→ **Work required**:
Copy out every line of the items verbatim, starting with the line that contains "Did not compete [146, 20]" and continuing through the final line of the items, both ends included.

........

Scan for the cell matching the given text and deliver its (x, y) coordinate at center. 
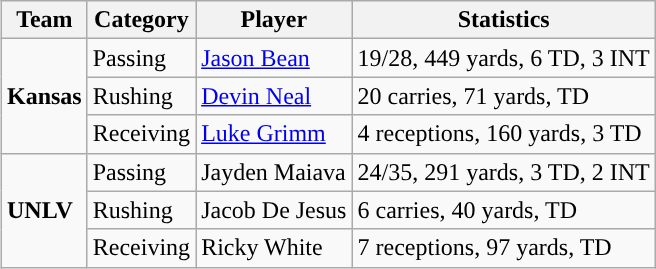
Luke Grimm (274, 134)
4 receptions, 160 yards, 3 TD (504, 134)
Ricky White (274, 248)
7 receptions, 97 yards, TD (504, 248)
Team (44, 20)
Kansas (44, 96)
Category (141, 20)
24/35, 291 yards, 3 TD, 2 INT (504, 172)
19/28, 449 yards, 6 TD, 3 INT (504, 58)
Devin Neal (274, 96)
Jacob De Jesus (274, 210)
UNLV (44, 210)
Jason Bean (274, 58)
Player (274, 20)
Jayden Maiava (274, 172)
20 carries, 71 yards, TD (504, 96)
Statistics (504, 20)
6 carries, 40 yards, TD (504, 210)
Output the [x, y] coordinate of the center of the cell containing the given text.  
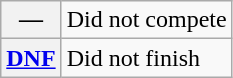
Did not compete [146, 20]
— [31, 20]
Did not finish [146, 58]
DNF [31, 58]
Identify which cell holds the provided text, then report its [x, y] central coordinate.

........

→ **Response**:
Did not compete [146, 20]
— [31, 20]
Did not finish [146, 58]
DNF [31, 58]
Identify which cell holds the provided text, then report its [x, y] central coordinate.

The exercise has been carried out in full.